Work order:
Here are some records. Transcribe all of them exactly.

Records from a data source
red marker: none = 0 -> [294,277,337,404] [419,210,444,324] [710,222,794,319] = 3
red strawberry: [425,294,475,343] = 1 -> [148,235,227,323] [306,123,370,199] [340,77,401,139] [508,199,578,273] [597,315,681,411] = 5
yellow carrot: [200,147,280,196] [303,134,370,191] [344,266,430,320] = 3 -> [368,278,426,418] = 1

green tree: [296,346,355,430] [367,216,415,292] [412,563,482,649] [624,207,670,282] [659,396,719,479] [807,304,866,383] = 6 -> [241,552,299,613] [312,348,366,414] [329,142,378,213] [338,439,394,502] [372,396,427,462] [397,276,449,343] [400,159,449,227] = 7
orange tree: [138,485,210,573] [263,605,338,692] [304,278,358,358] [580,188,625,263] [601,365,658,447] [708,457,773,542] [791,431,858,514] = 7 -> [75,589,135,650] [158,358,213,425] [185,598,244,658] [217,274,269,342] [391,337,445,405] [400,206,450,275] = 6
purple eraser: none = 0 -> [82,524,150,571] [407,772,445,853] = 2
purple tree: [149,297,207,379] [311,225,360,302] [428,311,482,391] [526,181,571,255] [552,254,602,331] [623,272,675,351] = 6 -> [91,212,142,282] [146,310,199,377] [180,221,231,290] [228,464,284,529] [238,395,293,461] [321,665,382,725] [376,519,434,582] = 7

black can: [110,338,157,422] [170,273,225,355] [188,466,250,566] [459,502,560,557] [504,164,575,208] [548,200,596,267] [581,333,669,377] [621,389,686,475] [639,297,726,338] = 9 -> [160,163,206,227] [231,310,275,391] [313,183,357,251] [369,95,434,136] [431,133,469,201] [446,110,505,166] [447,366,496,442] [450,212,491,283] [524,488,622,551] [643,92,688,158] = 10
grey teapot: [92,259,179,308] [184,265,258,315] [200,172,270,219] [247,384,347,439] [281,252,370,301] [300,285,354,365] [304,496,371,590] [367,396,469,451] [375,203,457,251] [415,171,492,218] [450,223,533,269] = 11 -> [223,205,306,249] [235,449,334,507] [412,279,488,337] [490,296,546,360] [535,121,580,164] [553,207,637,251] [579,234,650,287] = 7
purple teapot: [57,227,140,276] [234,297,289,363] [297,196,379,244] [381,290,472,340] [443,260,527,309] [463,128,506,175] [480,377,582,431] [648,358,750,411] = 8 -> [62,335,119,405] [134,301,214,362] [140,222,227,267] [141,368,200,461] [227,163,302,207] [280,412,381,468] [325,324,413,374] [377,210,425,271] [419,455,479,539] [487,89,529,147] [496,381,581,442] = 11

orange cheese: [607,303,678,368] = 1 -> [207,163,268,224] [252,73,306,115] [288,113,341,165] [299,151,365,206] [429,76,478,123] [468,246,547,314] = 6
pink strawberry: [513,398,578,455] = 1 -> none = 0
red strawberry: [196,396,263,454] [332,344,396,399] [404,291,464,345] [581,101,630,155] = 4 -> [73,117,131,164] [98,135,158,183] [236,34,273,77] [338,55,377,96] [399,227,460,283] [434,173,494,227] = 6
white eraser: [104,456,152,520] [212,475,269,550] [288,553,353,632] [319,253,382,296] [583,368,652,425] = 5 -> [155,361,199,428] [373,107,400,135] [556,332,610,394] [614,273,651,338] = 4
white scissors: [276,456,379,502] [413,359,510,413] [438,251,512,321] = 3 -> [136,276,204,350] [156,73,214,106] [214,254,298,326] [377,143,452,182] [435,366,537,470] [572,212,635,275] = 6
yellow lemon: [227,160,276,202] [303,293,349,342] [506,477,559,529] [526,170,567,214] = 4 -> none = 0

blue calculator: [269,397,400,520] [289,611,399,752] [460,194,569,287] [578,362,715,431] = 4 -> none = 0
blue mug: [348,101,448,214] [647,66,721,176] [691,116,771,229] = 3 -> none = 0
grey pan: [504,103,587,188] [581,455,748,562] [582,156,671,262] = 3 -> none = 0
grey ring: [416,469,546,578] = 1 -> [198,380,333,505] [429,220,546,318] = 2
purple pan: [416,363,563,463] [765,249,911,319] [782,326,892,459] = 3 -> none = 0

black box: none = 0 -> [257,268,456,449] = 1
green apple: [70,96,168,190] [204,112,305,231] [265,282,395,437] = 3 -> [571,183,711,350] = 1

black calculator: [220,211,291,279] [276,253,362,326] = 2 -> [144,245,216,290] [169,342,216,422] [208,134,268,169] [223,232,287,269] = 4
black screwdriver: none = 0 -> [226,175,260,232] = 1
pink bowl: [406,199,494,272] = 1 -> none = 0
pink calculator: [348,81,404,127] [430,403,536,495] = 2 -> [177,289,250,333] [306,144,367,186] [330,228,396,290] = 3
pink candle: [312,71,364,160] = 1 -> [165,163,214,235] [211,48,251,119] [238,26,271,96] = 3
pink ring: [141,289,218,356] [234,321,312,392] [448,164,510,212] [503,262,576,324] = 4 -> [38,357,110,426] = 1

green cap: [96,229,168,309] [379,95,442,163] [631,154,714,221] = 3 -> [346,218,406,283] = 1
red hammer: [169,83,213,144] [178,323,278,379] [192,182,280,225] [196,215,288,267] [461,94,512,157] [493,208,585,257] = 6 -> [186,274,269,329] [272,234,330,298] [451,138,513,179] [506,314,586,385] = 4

Finished task:
red marker: none = 0 -> [294,277,337,404] [419,210,444,324] [710,222,794,319] = 3
red strawberry: [425,294,475,343] = 1 -> [148,235,227,323] [306,123,370,199] [340,77,401,139] [508,199,578,273] [597,315,681,411] = 5
yellow carrot: [200,147,280,196] [303,134,370,191] [344,266,430,320] = 3 -> [368,278,426,418] = 1

green tree: [296,346,355,430] [367,216,415,292] [412,563,482,649] [624,207,670,282] [659,396,719,479] [807,304,866,383] = 6 -> [241,552,299,613] [312,348,366,414] [329,142,378,213] [338,439,394,502] [372,396,427,462] [397,276,449,343] [400,159,449,227] = 7
orange tree: [138,485,210,573] [263,605,338,692] [304,278,358,358] [580,188,625,263] [601,365,658,447] [708,457,773,542] [791,431,858,514] = 7 -> [75,589,135,650] [158,358,213,425] [185,598,244,658] [217,274,269,342] [391,337,445,405] [400,206,450,275] = 6
purple eraser: none = 0 -> [82,524,150,571] [407,772,445,853] = 2
purple tree: [149,297,207,379] [311,225,360,302] [428,311,482,391] [526,181,571,255] [552,254,602,331] [623,272,675,351] = 6 -> [91,212,142,282] [146,310,199,377] [180,221,231,290] [228,464,284,529] [238,395,293,461] [321,665,382,725] [376,519,434,582] = 7

black can: [110,338,157,422] [170,273,225,355] [188,466,250,566] [459,502,560,557] [504,164,575,208] [548,200,596,267] [581,333,669,377] [621,389,686,475] [639,297,726,338] = 9 -> [160,163,206,227] [231,310,275,391] [313,183,357,251] [369,95,434,136] [431,133,469,201] [446,110,505,166] [447,366,496,442] [450,212,491,283] [524,488,622,551] [643,92,688,158] = 10
grey teapot: [92,259,179,308] [184,265,258,315] [200,172,270,219] [247,384,347,439] [281,252,370,301] [300,285,354,365] [304,496,371,590] [367,396,469,451] [375,203,457,251] [415,171,492,218] [450,223,533,269] = 11 -> [223,205,306,249] [235,449,334,507] [412,279,488,337] [490,296,546,360] [535,121,580,164] [553,207,637,251] [579,234,650,287] = 7
purple teapot: [57,227,140,276] [234,297,289,363] [297,196,379,244] [381,290,472,340] [443,260,527,309] [463,128,506,175] [480,377,582,431] [648,358,750,411] = 8 -> [62,335,119,405] [134,301,214,362] [140,222,227,267] [141,368,200,461] [227,163,302,207] [280,412,381,468] [325,324,413,374] [377,210,425,271] [419,455,479,539] [487,89,529,147] [496,381,581,442] = 11

orange cheese: [607,303,678,368] = 1 -> [207,163,268,224] [252,73,306,115] [288,113,341,165] [299,151,365,206] [429,76,478,123] [468,246,547,314] = 6
pink strawberry: [513,398,578,455] = 1 -> none = 0
red strawberry: [196,396,263,454] [332,344,396,399] [404,291,464,345] [581,101,630,155] = 4 -> [73,117,131,164] [98,135,158,183] [236,34,273,77] [338,55,377,96] [399,227,460,283] [434,173,494,227] = 6
white eraser: [104,456,152,520] [212,475,269,550] [288,553,353,632] [319,253,382,296] [583,368,652,425] = 5 -> [155,361,199,428] [373,107,400,135] [556,332,610,394] [614,273,651,338] = 4
white scissors: [276,456,379,502] [413,359,510,413] [438,251,512,321] = 3 -> [136,276,204,350] [156,73,214,106] [214,254,298,326] [377,143,452,182] [435,366,537,470] [572,212,635,275] = 6
yellow lemon: [227,160,276,202] [303,293,349,342] [506,477,559,529] [526,170,567,214] = 4 -> none = 0

blue calculator: [269,397,400,520] [289,611,399,752] [460,194,569,287] [578,362,715,431] = 4 -> none = 0
blue mug: [348,101,448,214] [647,66,721,176] [691,116,771,229] = 3 -> none = 0
grey pan: [504,103,587,188] [581,455,748,562] [582,156,671,262] = 3 -> none = 0
grey ring: [416,469,546,578] = 1 -> [198,380,333,505] [429,220,546,318] = 2
purple pan: [416,363,563,463] [765,249,911,319] [782,326,892,459] = 3 -> none = 0

black box: none = 0 -> [257,268,456,449] = 1
green apple: [70,96,168,190] [204,112,305,231] [265,282,395,437] = 3 -> [571,183,711,350] = 1

black calculator: [220,211,291,279] [276,253,362,326] = 2 -> [144,245,216,290] [169,342,216,422] [208,134,268,169] [223,232,287,269] = 4
black screwdriver: none = 0 -> [226,175,260,232] = 1
pink bowl: [406,199,494,272] = 1 -> none = 0
pink calculator: [348,81,404,127] [430,403,536,495] = 2 -> [177,289,250,333] [306,144,367,186] [330,228,396,290] = 3
pink candle: [312,71,364,160] = 1 -> [165,163,214,235] [211,48,251,119] [238,26,271,96] = 3
pink ring: [141,289,218,356] [234,321,312,392] [448,164,510,212] [503,262,576,324] = 4 -> [38,357,110,426] = 1

green cap: [96,229,168,309] [379,95,442,163] [631,154,714,221] = 3 -> [346,218,406,283] = 1
red hammer: [169,83,213,144] [178,323,278,379] [192,182,280,225] [196,215,288,267] [461,94,512,157] [493,208,585,257] = 6 -> [186,274,269,329] [272,234,330,298] [451,138,513,179] [506,314,586,385] = 4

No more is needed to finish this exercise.